What to do –
All lines in the data that hold the word "white" need copying.

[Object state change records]
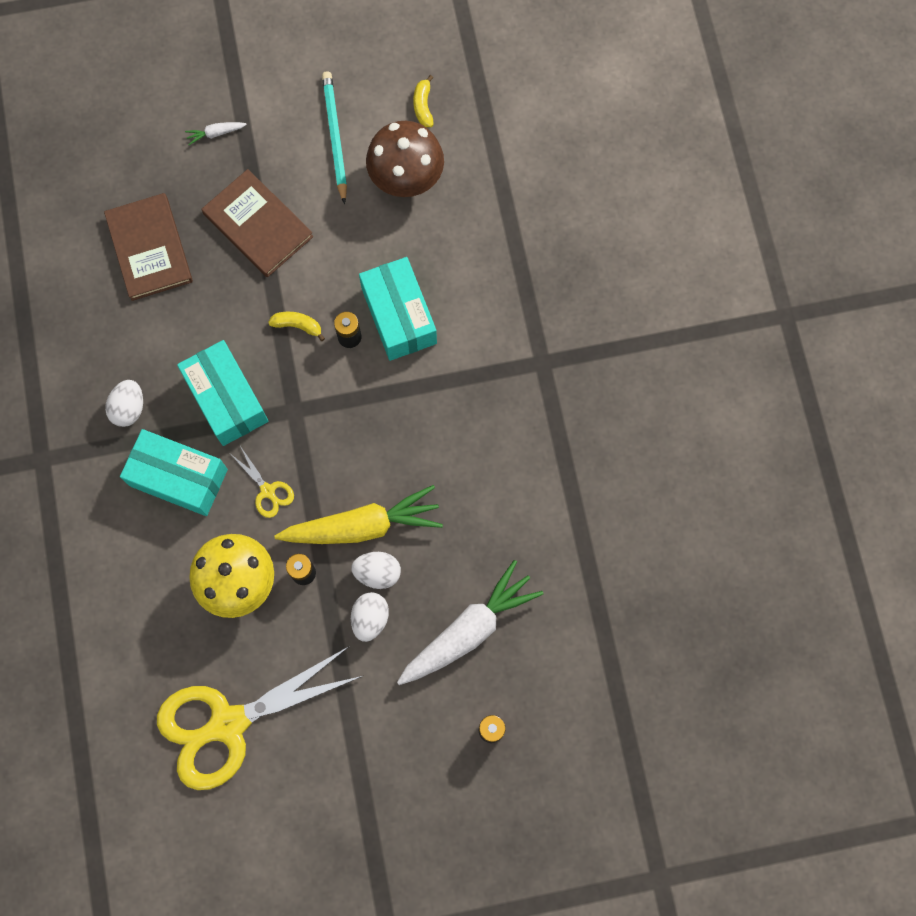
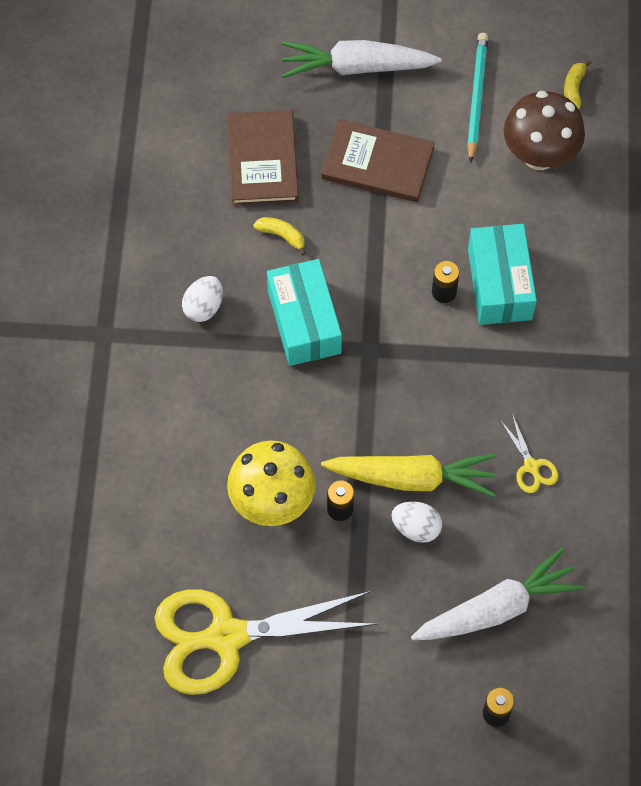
camera: 15 degrees right, 10 degrees down
(179, 477) = (236, 385): turquoise box -> none
(215, 133) = (356, 67): white carrot -> white carrot, size x2.50
(258, 225) = (377, 163): brown book -> brown book turned 45 degrees counterclockwise
(268, 491) = (323, 421): yellow scissors -> yellow scissors (531, 467)
(298, 326) = (394, 269): yellow banana -> yellow banana (282, 236)
(370, 618) = (397, 571): white egg -> none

Response to the exercise –
(215, 133) = (356, 67): white carrot -> white carrot, size x2.50
(370, 618) = (397, 571): white egg -> none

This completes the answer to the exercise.